◆ **Exercise objective**:
Arrange the stretch from the start of the items through the line containing "road 3 (track): [(420,88),(423,511)]" as a two-column CSV with the columns text and answer, giving one row per item and putting each value in a single quoted field with its line breaks replaced by spaces. Leave the pictures out.

(Collection entries)
** begin **

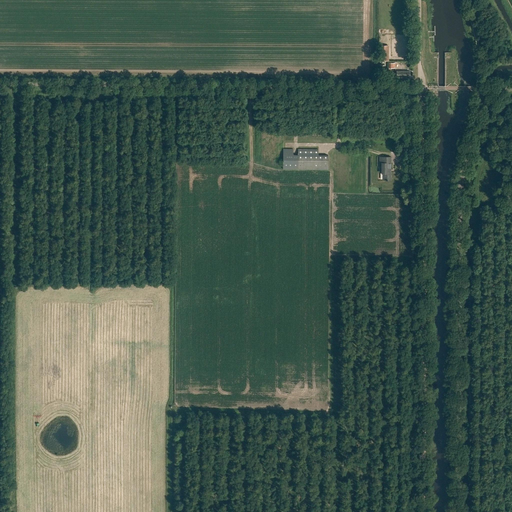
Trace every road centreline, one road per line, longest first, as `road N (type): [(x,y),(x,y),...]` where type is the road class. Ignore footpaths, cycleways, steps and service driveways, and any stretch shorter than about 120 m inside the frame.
road 1 (unclassified): [(0,84),(480,88)]
road 2 (unclassified): [(458,511),(459,197),(480,88)]
road 3 (track): [(420,88),(423,511)]
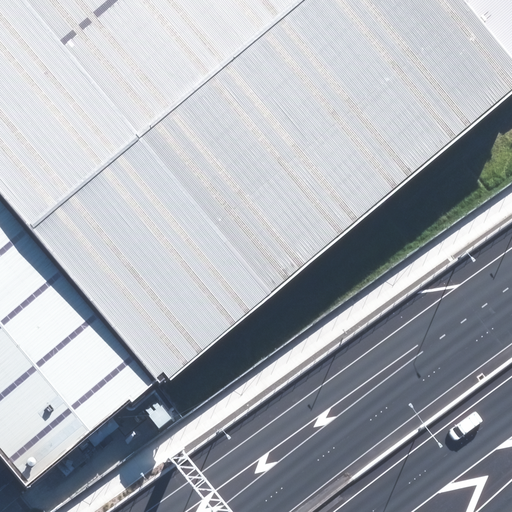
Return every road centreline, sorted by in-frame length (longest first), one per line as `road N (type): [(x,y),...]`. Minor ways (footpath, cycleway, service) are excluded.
road 1 (motorway): [(162,511),(360,367),(511,300)]
road 2 (motorway): [(244,511),(511,309)]
road 3 (motorway): [(511,403),(368,511)]
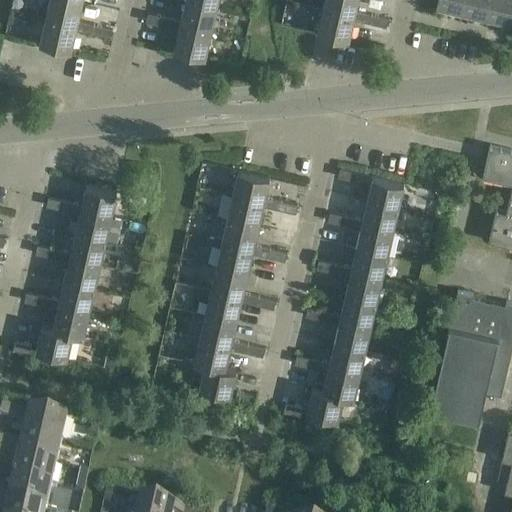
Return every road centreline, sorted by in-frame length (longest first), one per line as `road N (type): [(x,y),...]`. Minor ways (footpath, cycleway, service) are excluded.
road 1 (residential): [(263,396),(334,117),(329,100)]
road 2 (residential): [(329,100),(104,121)]
road 3 (residential): [(0,324),(48,127)]
road 4 (residential): [(511,82),(386,94)]
road 5 (residential): [(104,121),(127,0)]
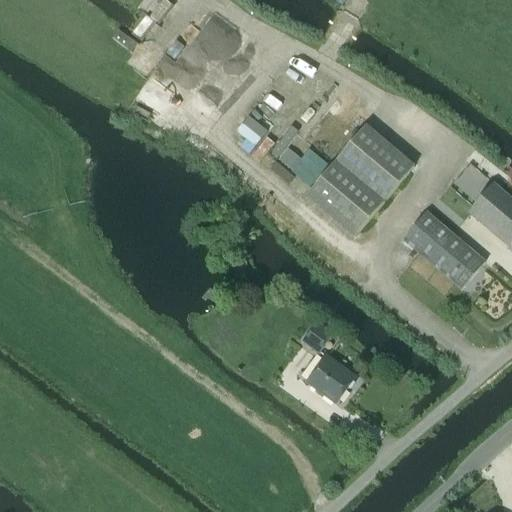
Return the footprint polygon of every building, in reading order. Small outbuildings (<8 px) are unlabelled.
[(366,128),(332,168),(306,198),(355,239),(414,169),(366,128)] [(511,201),(493,186),(469,215),(511,251),(511,201)] [(404,243),(462,292),(485,264),(427,215),(404,243)] [(332,337),(316,325),(303,343),(319,355),(332,337)] [(355,380),(326,359),(307,384),(336,406),(355,380)]
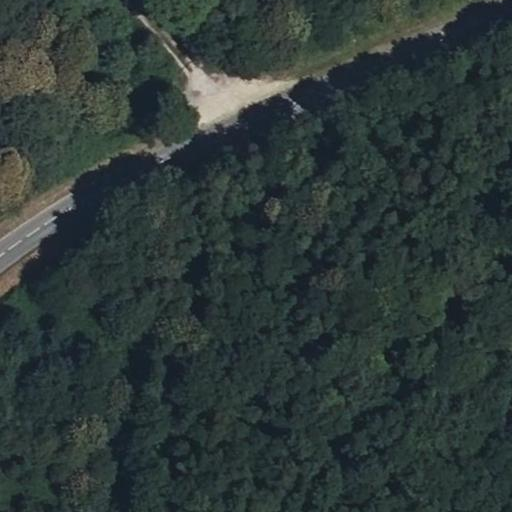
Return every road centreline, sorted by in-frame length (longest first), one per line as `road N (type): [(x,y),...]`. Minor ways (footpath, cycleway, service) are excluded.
road 1 (tertiary): [(511,8),(213,135),(35,227),(0,257)]
road 2 (track): [(264,111),(194,68),(122,0)]
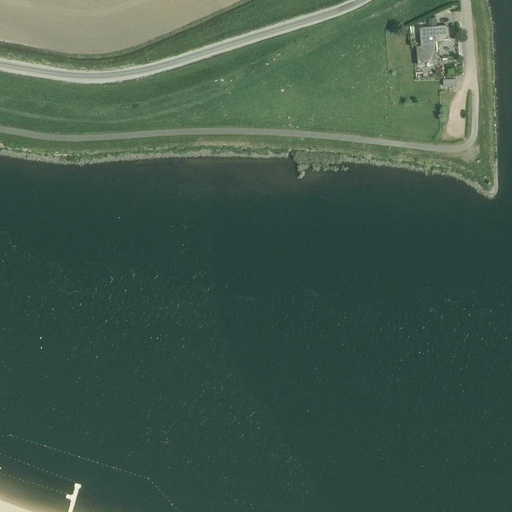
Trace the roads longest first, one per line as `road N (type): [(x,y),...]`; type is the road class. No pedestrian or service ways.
road 1 (unclassified): [(0,65),(87,78),(142,72),(365,0)]
road 2 (unclassified): [(465,0),(471,72),(456,128)]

** end **

◆ **Answer to the problem**:
text,answer
"Trace every road centreline, one road per line, longest first, as `road N (type): [(x,y),(x,y),...]` where type is the road class. Ignore footpaths, cycleways, steps and service driveways, and any stretch shorter than about 120 m inside the frame.","road 1 (unclassified): [(0,84),(480,88)] road 2 (unclassified): [(458,511),(459,197),(480,88)] road 3 (track): [(420,88),(423,511)]"